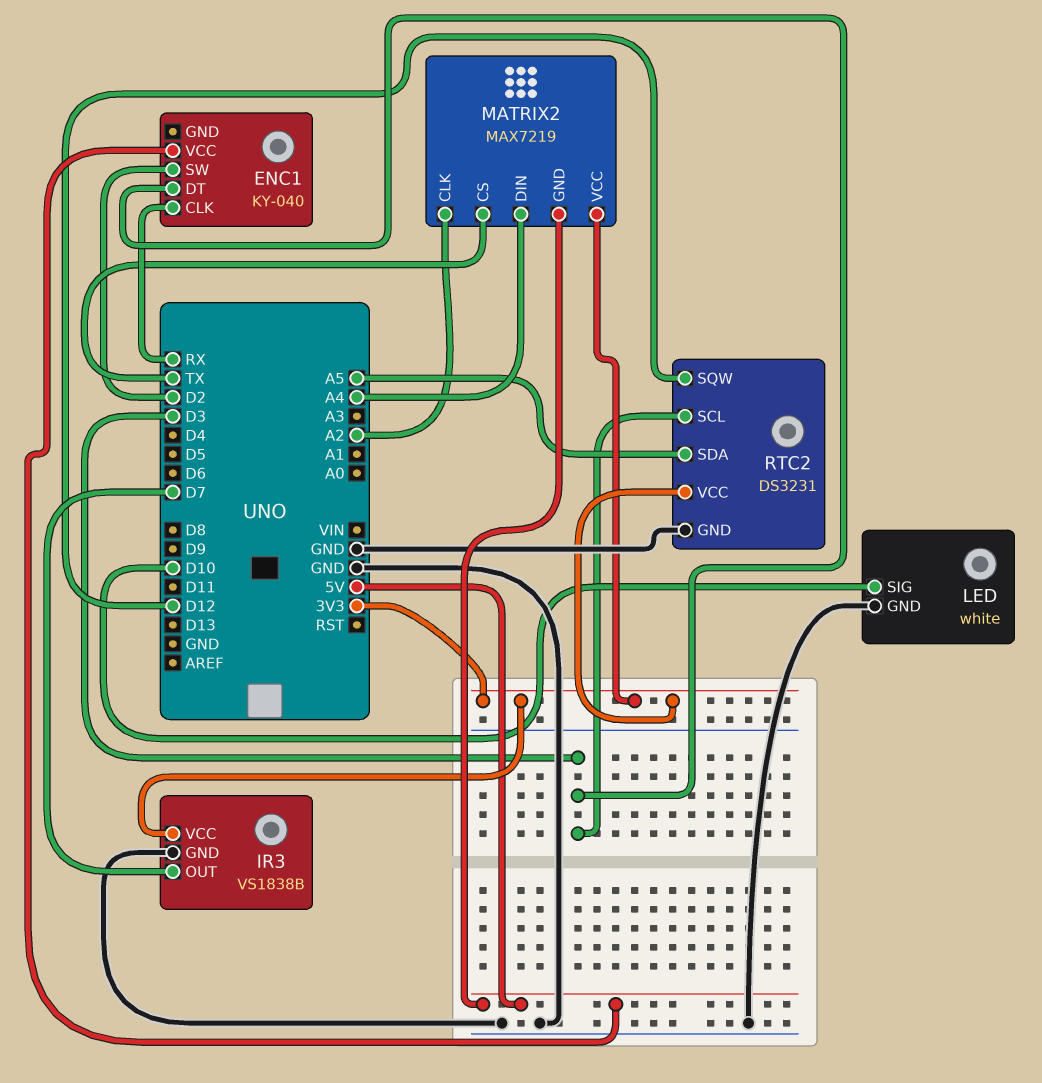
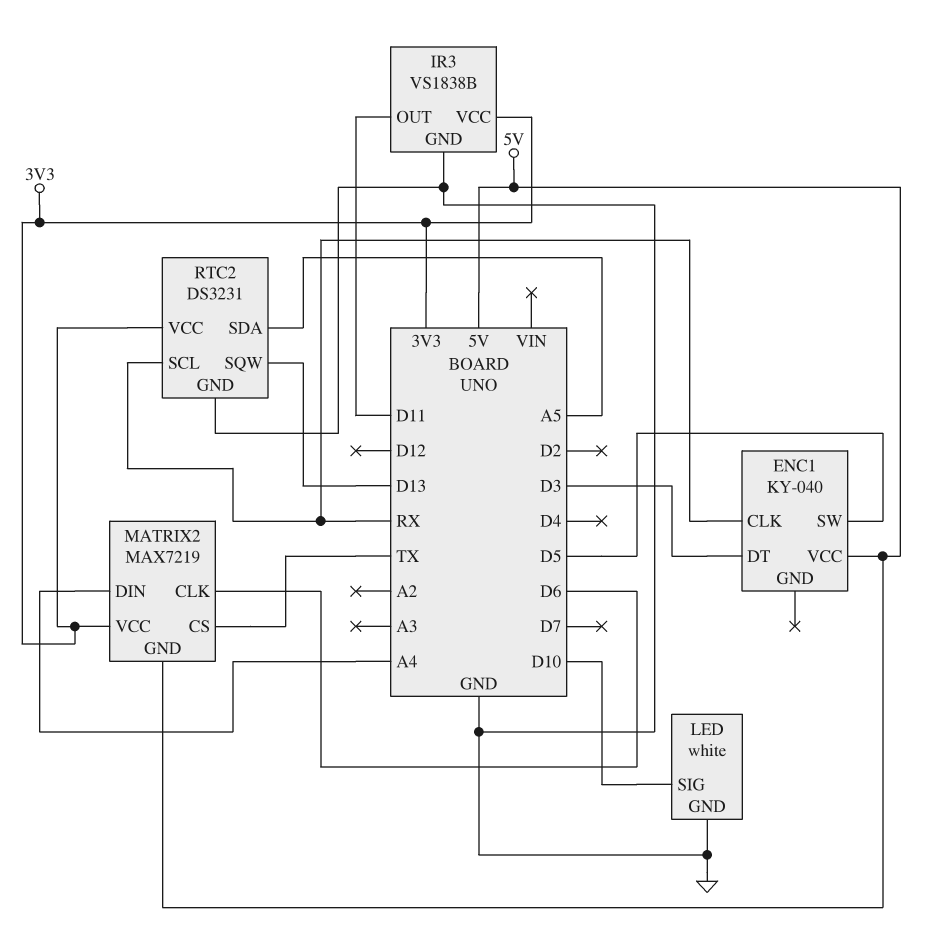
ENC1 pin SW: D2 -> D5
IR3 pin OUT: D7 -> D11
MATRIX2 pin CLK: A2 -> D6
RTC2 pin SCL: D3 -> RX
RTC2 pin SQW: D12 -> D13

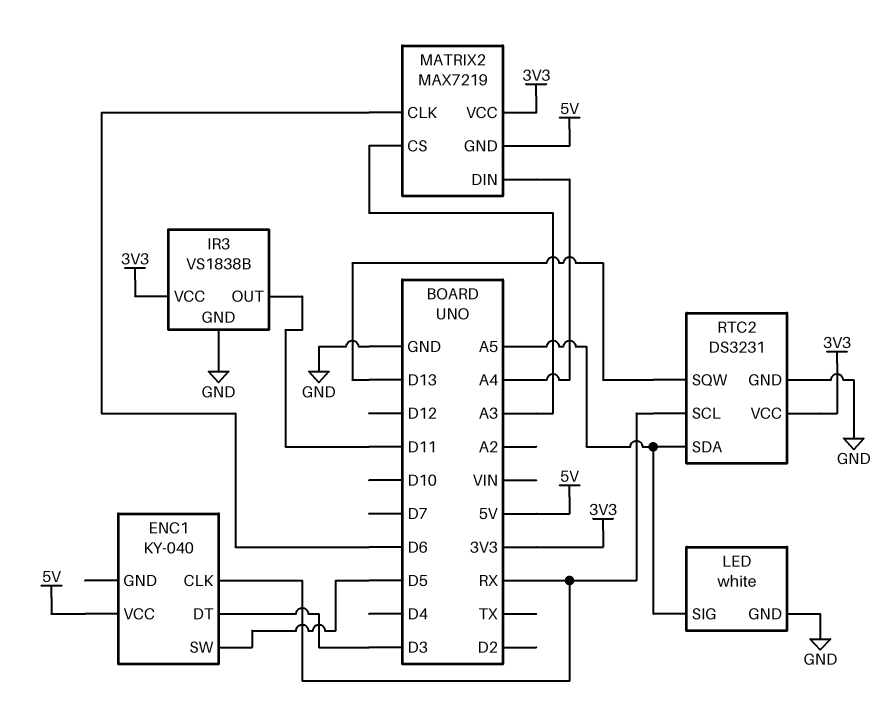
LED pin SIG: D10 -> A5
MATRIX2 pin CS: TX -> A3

◆ Exercise instructions
Your answer must be the records above, word for word, with every picture left out.

◆ Answer
ENC1 pin SW: D2 -> D5
IR3 pin OUT: D7 -> D11
MATRIX2 pin CLK: A2 -> D6
RTC2 pin SCL: D3 -> RX
RTC2 pin SQW: D12 -> D13

LED pin SIG: D10 -> A5
MATRIX2 pin CS: TX -> A3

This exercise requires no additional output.